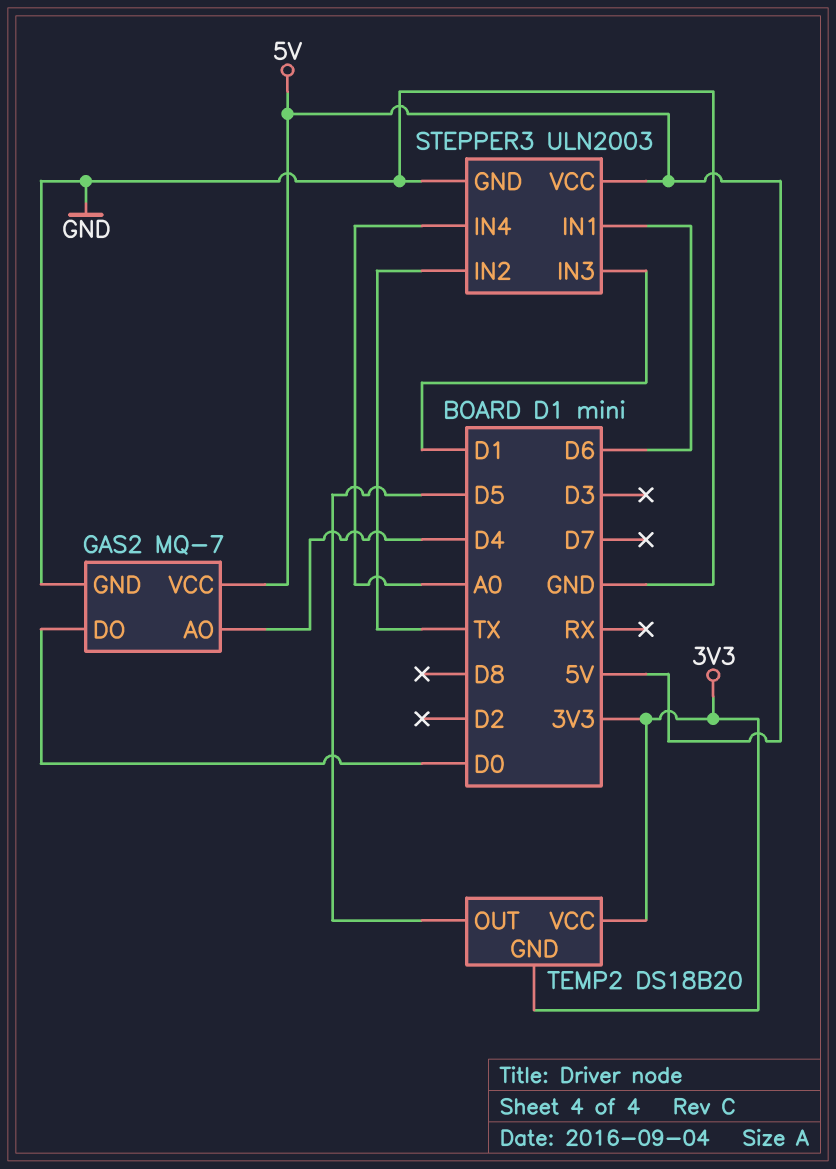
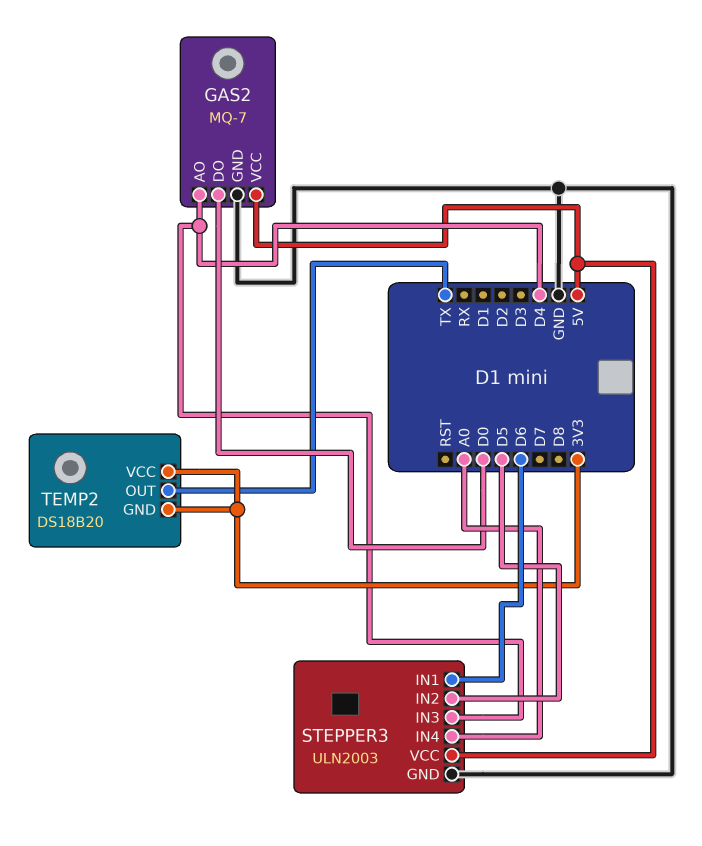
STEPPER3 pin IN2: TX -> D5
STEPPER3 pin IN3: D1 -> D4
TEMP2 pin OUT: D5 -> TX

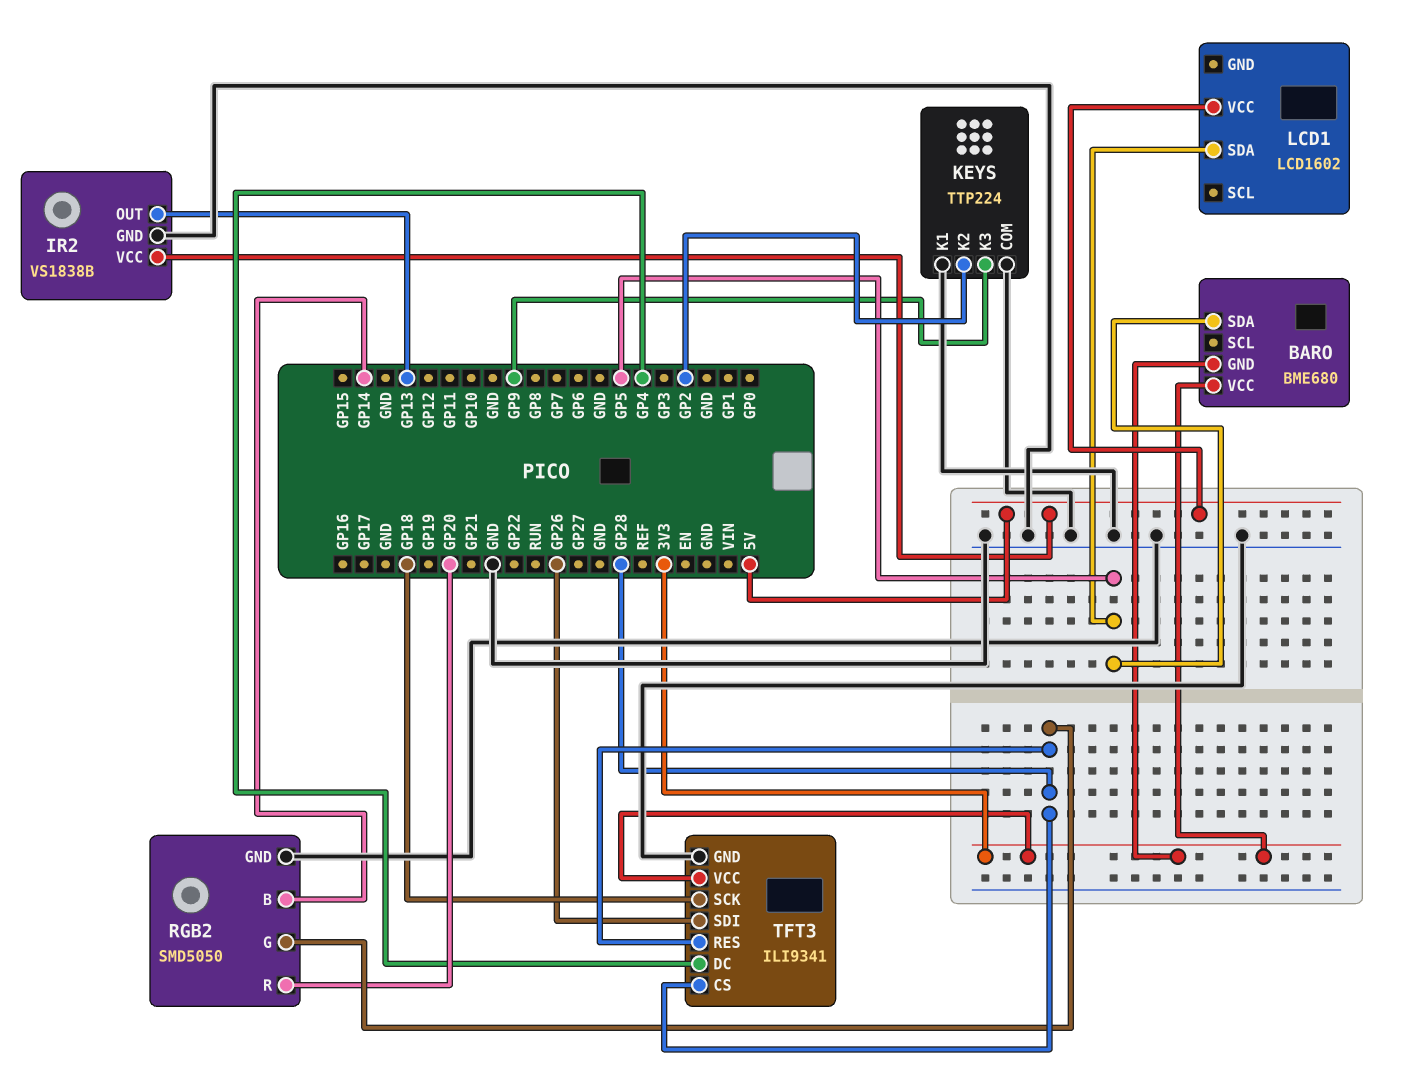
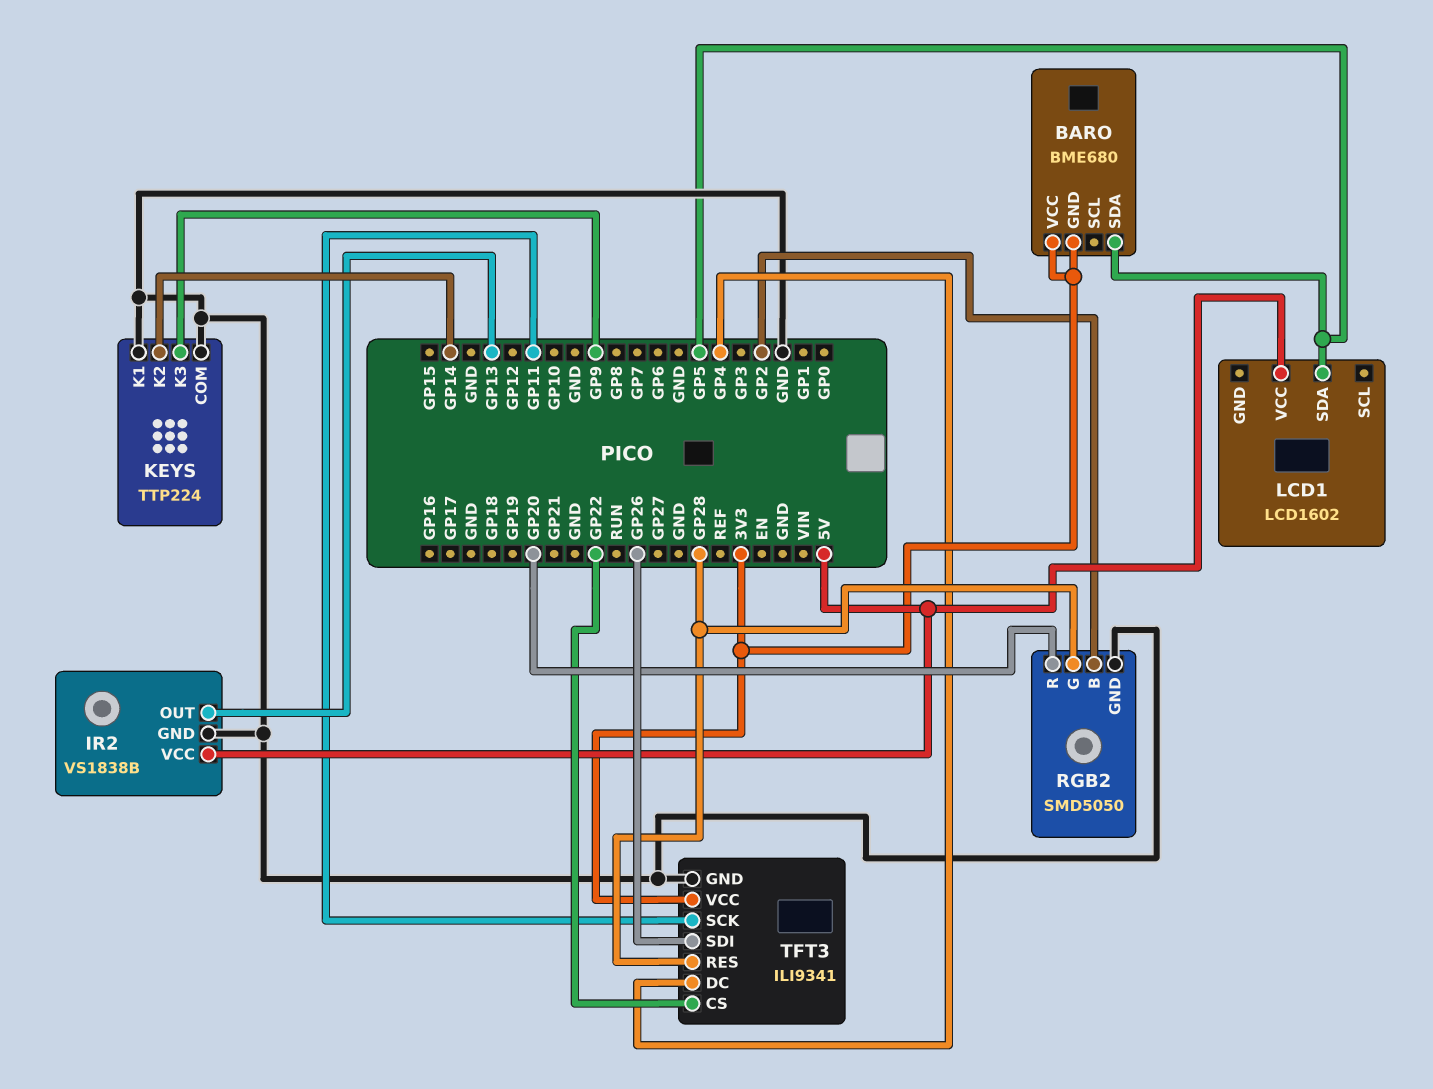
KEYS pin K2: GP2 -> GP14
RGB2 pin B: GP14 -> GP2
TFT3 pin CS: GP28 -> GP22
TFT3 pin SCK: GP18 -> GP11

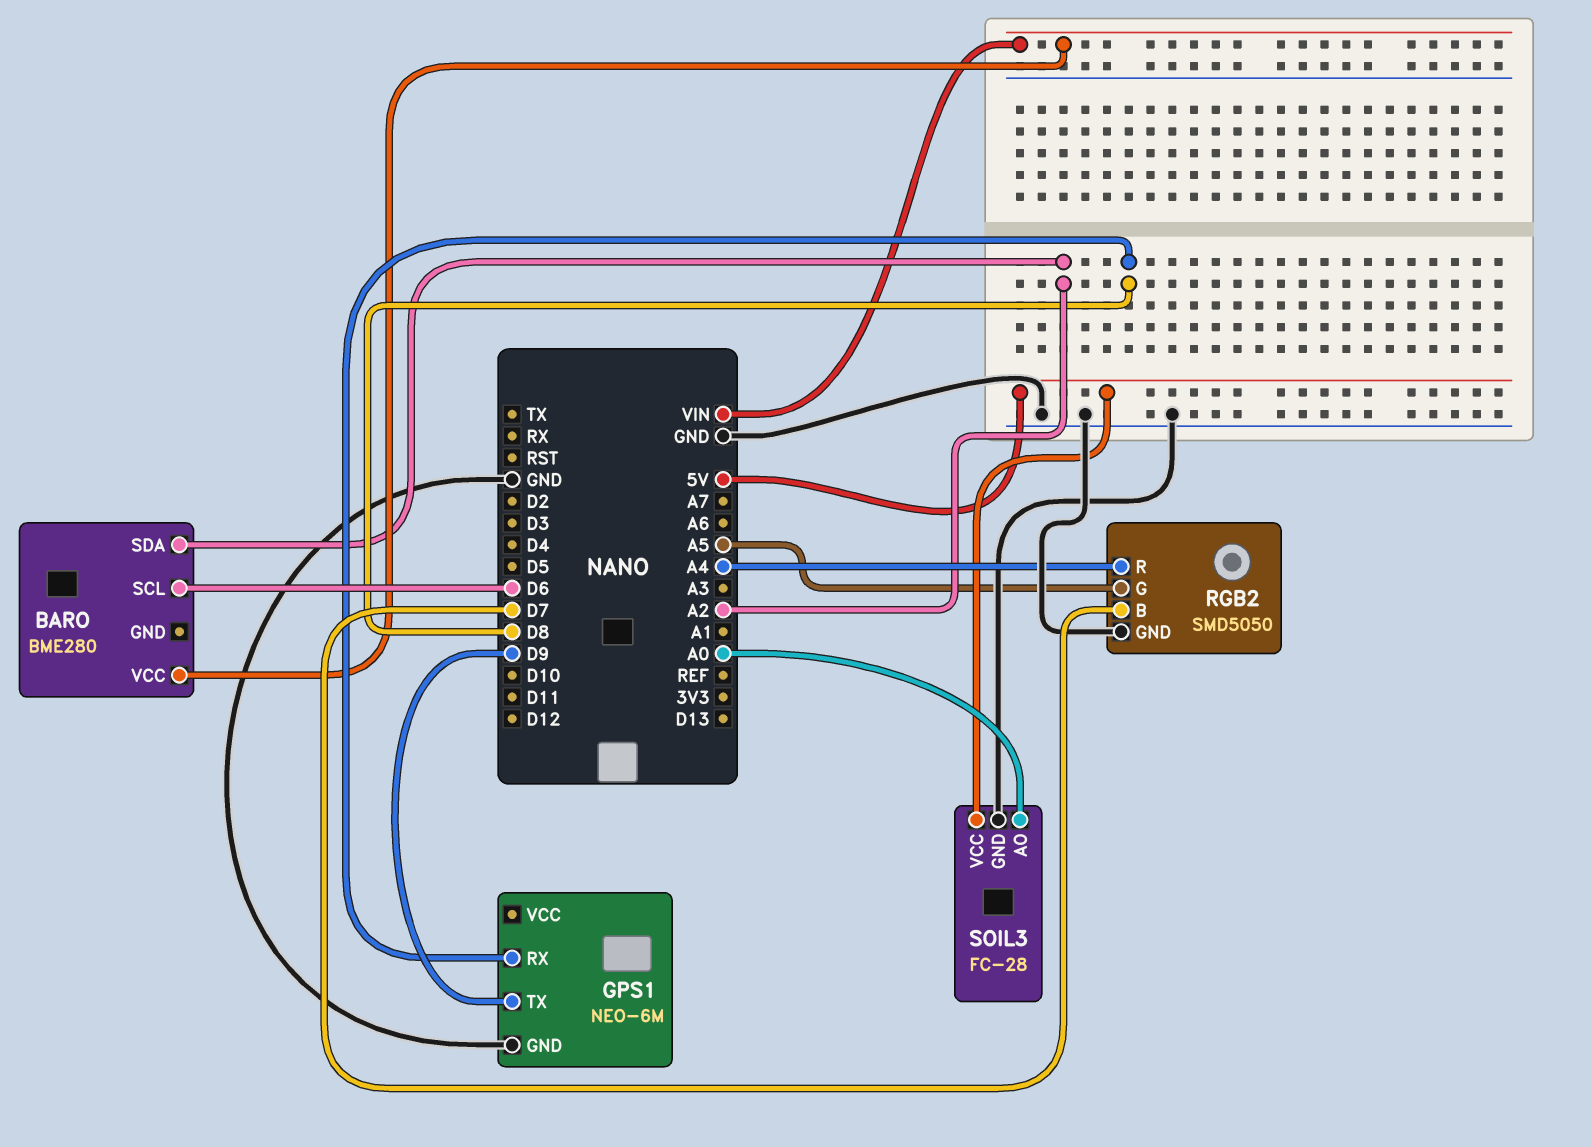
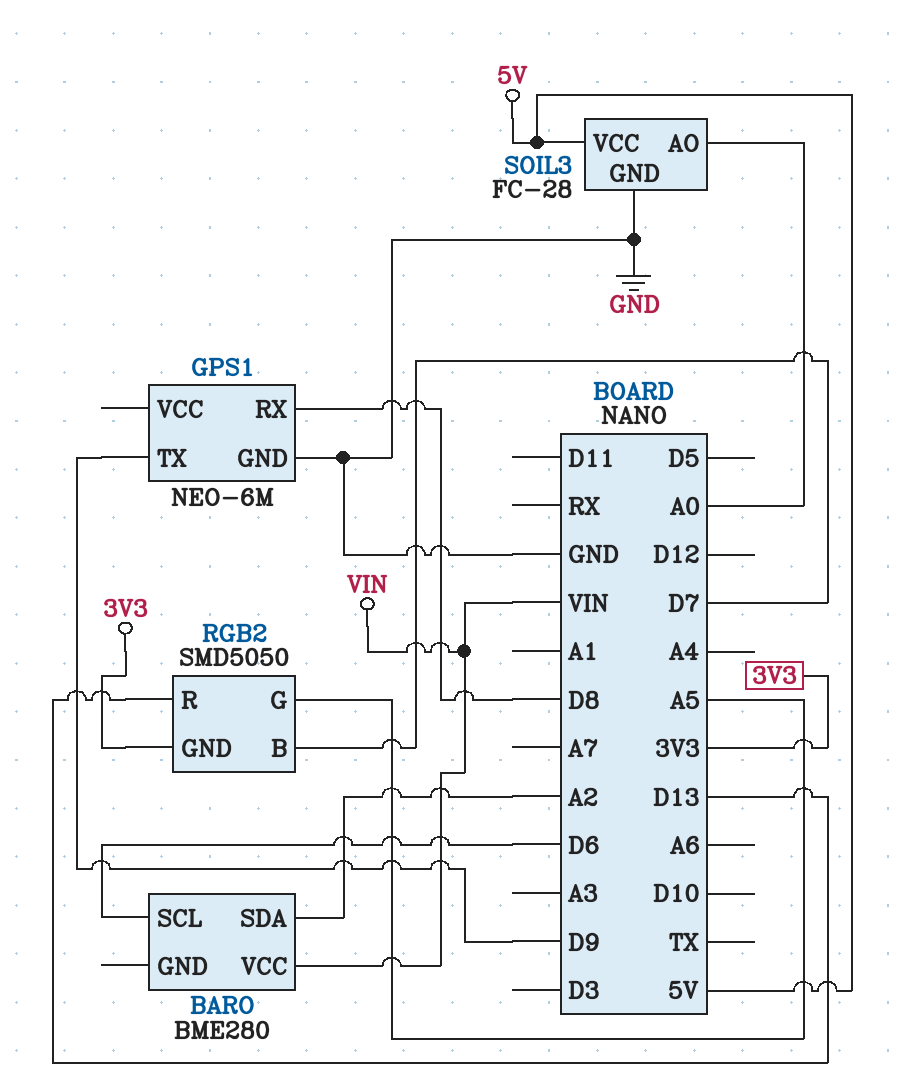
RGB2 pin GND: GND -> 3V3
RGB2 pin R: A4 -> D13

· · ·

[Exercise goal]:
The reply needs to repeat exactly the line containing "RGB2 pin B: GP14 -> GP2" and each line after it, through the final line of the entries above, and to skip the pictures.

[Written answer]:
RGB2 pin B: GP14 -> GP2
TFT3 pin CS: GP28 -> GP22
TFT3 pin SCK: GP18 -> GP11

RGB2 pin GND: GND -> 3V3
RGB2 pin R: A4 -> D13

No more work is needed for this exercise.